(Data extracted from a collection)
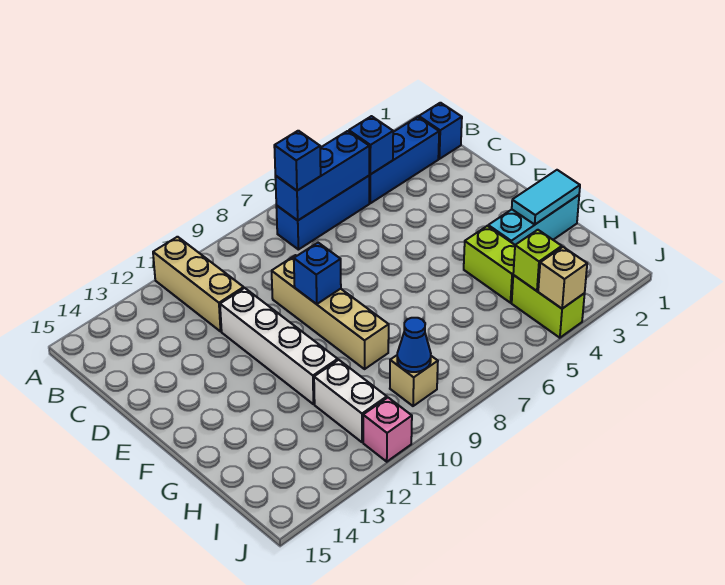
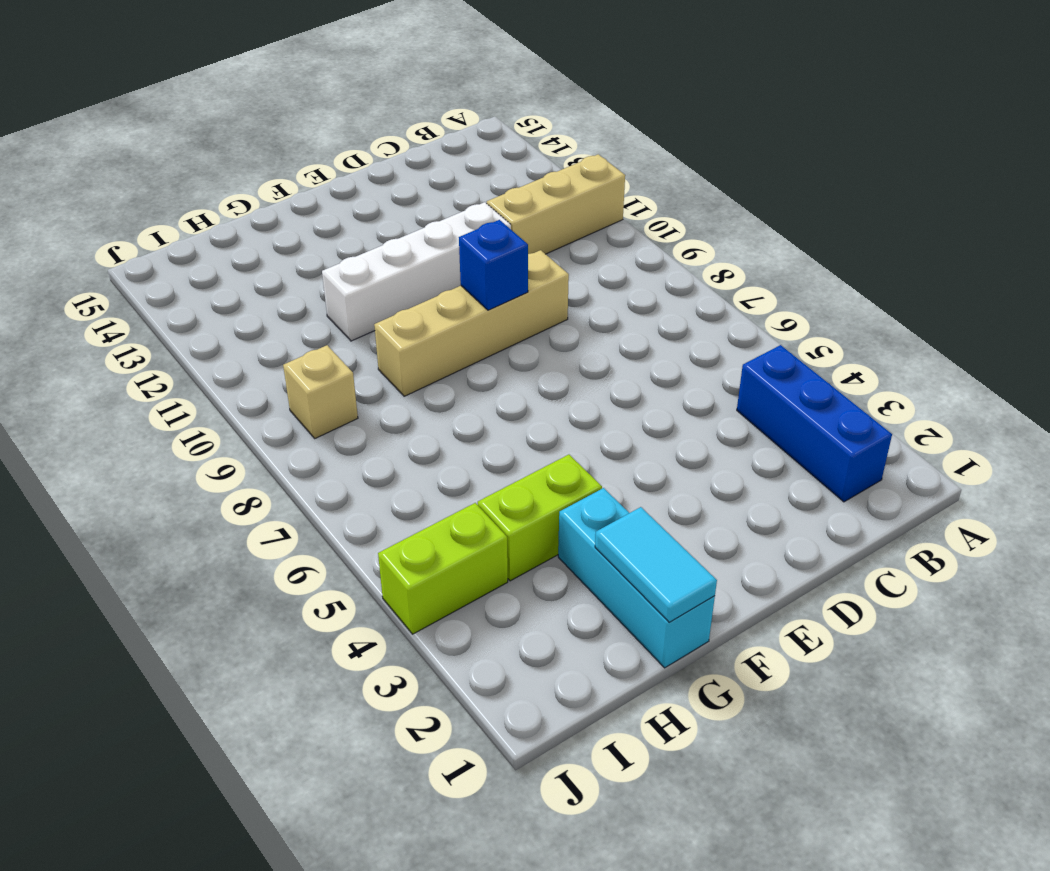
none -> blue brick B1 level 1
none -> blue brick B5:B7 level 1
none -> white brick H11:I11 level 1

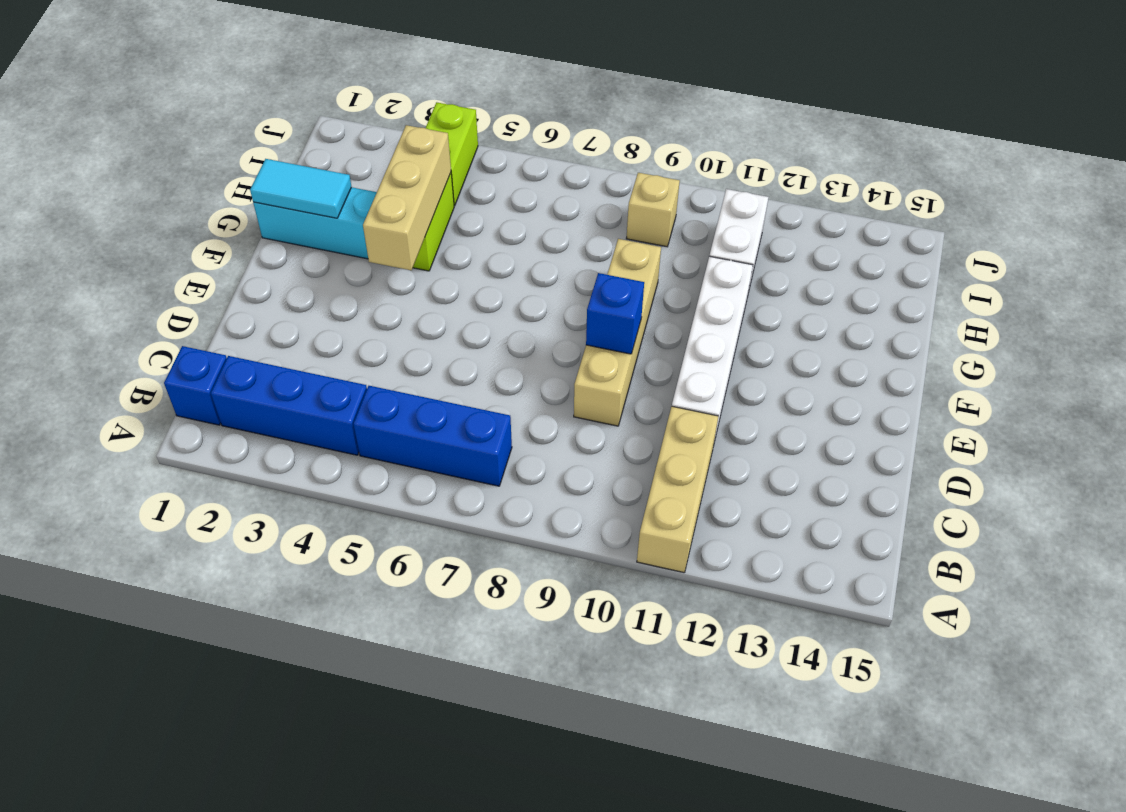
tan brick F4:H4 level 2 -> none
none -> pink brick J11 level 1
none -> blue brick B4 level 2
none -> blue brick B5:B7 level 2

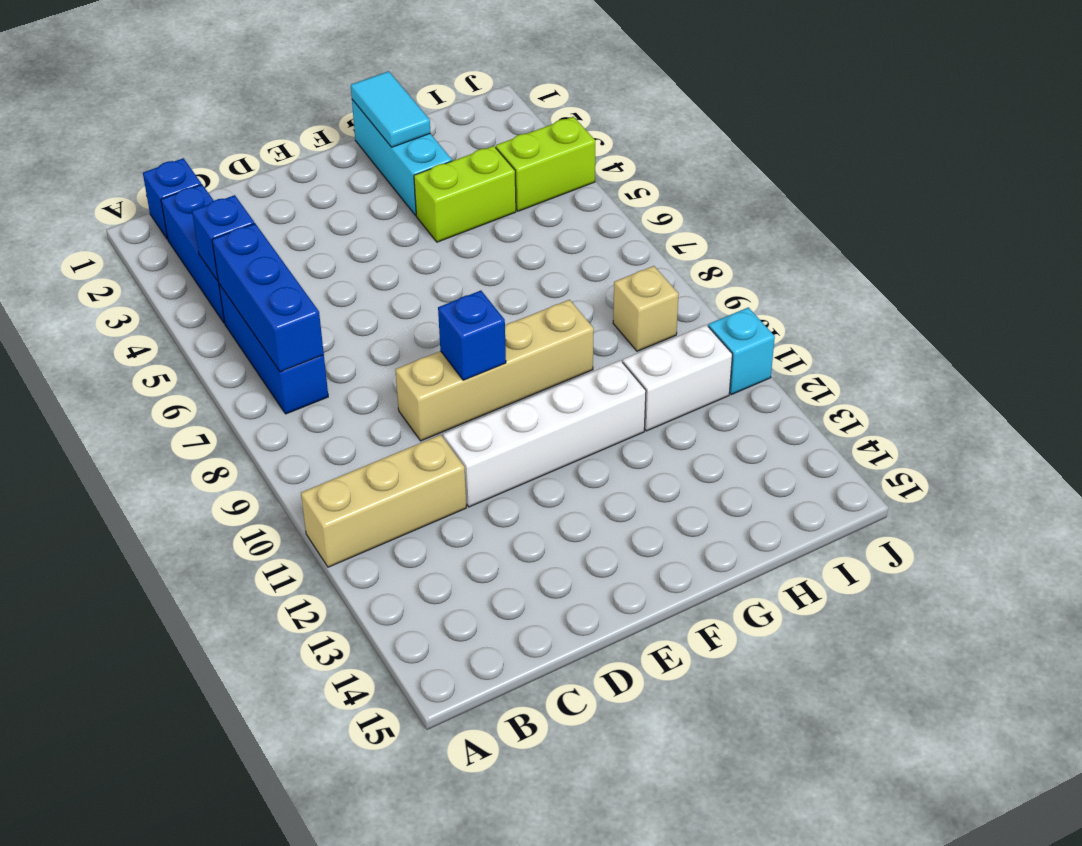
cyan brick J11 level 1 -> pink brick J11 level 1
none -> lime brick I4 level 2
none -> blue cone I9 level 2
none -> tan brick J4 level 2

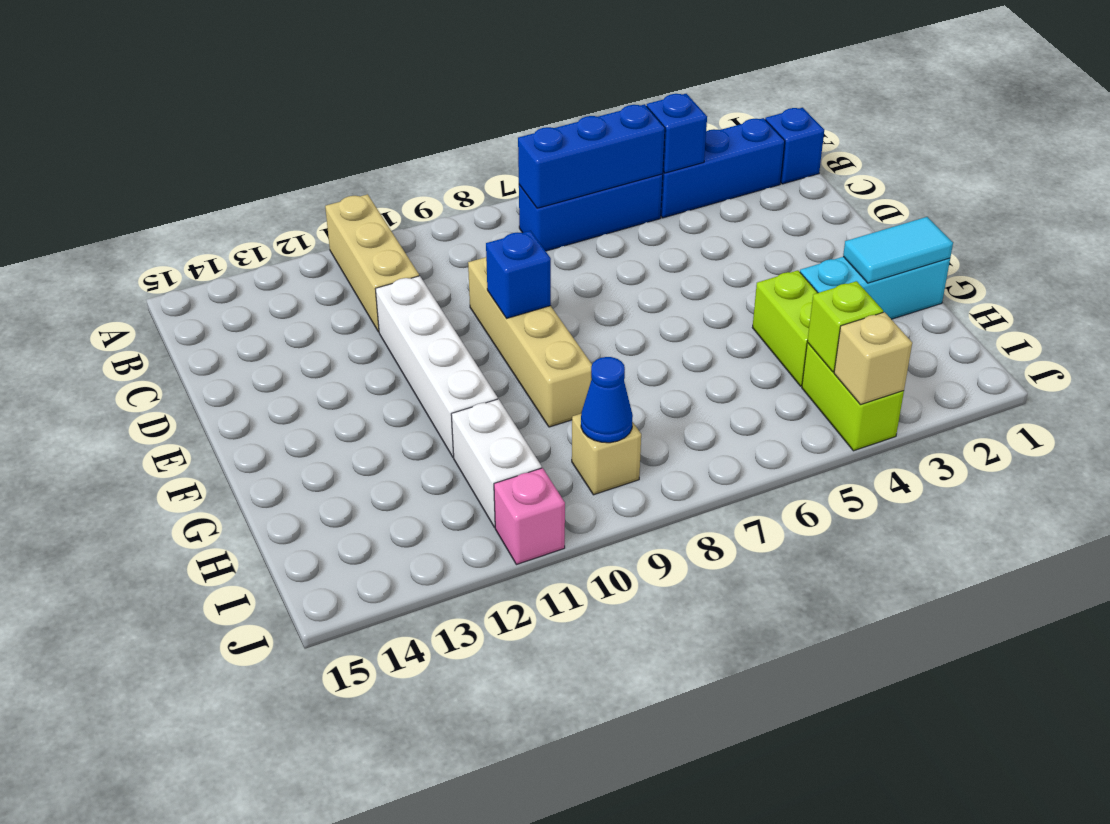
none -> blue brick B7 level 3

= Goal of the exercise =
Beginning with the line that contains "none -> blue brick B5:B7 level 1" and ending with the last line of the entries above, repeat each line exactly, but not the pictures.

= Your solution =
none -> blue brick B5:B7 level 1
none -> white brick H11:I11 level 1

tan brick F4:H4 level 2 -> none
none -> pink brick J11 level 1
none -> blue brick B4 level 2
none -> blue brick B5:B7 level 2

cyan brick J11 level 1 -> pink brick J11 level 1
none -> lime brick I4 level 2
none -> blue cone I9 level 2
none -> tan brick J4 level 2

none -> blue brick B7 level 3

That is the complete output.